--- What to do ---
Drop the pictures, then repeat every record exactly as it stands.

--- Dataset extract ---
....................

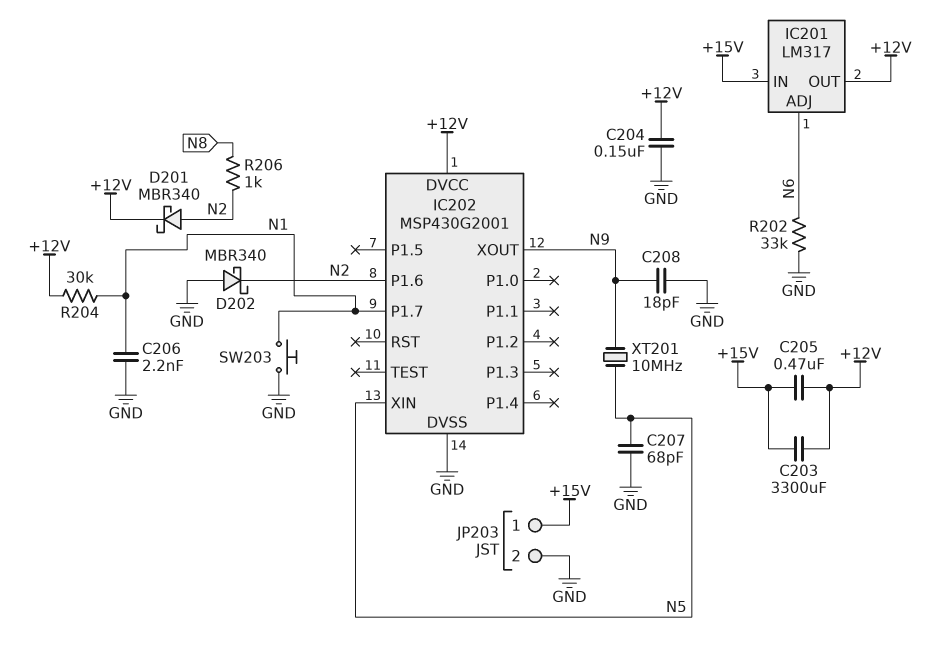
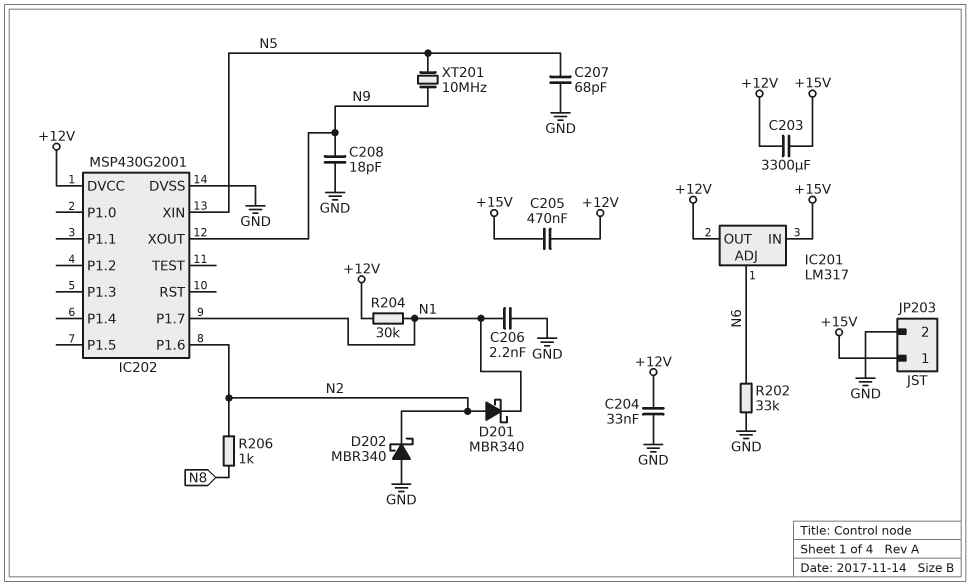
C204: 150nF (+12V, GND) -> 33nF (+12V, GND)
D201: schottky MBR340 (A N2, K +12V) -> schottky MBR340 (A N2, K N1)
SW203: button (GND, N1) -> none

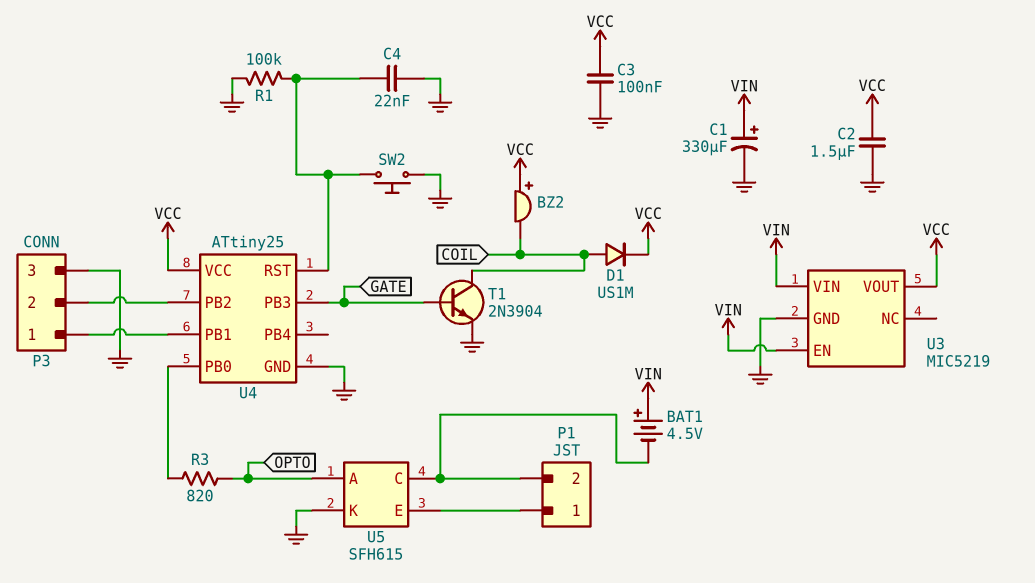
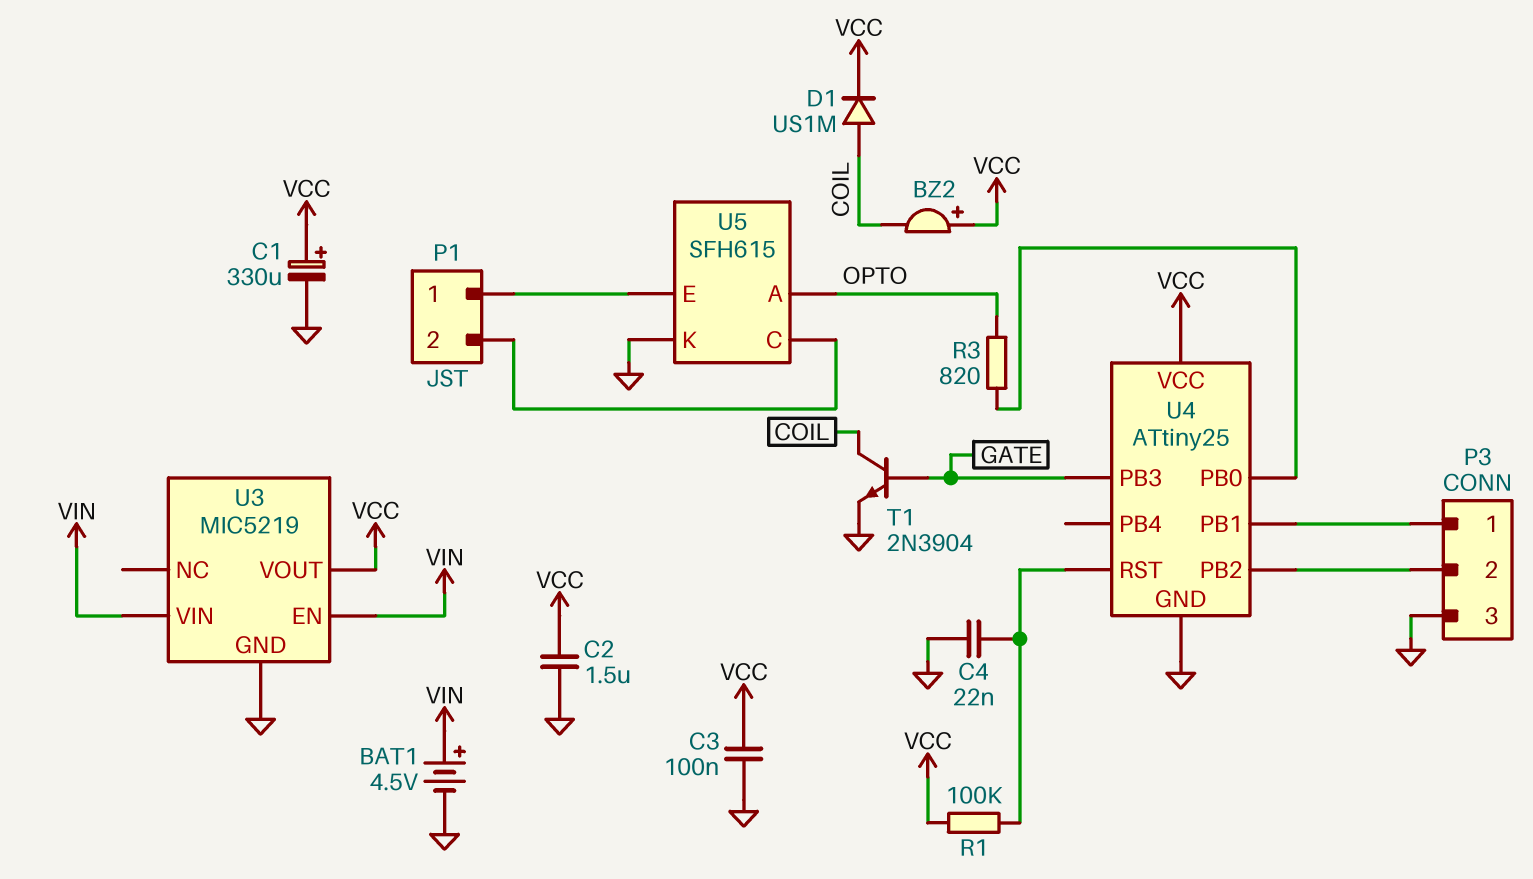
BAT1: 4.5V (plus VIN, minus P1/2) -> 4.5V (plus VIN, minus GND)
C1: 330uF (plus VIN, minus GND) -> 330uF (plus VCC, minus GND)
R1: 100k (GND, U4/RST) -> 100k (U4/RST, VCC)
SW2: button (GND, U4/RST) -> none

....................

--- Answer to this exercise ---
C204: 150nF (+12V, GND) -> 33nF (+12V, GND)
D201: schottky MBR340 (A N2, K +12V) -> schottky MBR340 (A N2, K N1)
SW203: button (GND, N1) -> none

BAT1: 4.5V (plus VIN, minus P1/2) -> 4.5V (plus VIN, minus GND)
C1: 330uF (plus VIN, minus GND) -> 330uF (plus VCC, minus GND)
R1: 100k (GND, U4/RST) -> 100k (U4/RST, VCC)
SW2: button (GND, U4/RST) -> none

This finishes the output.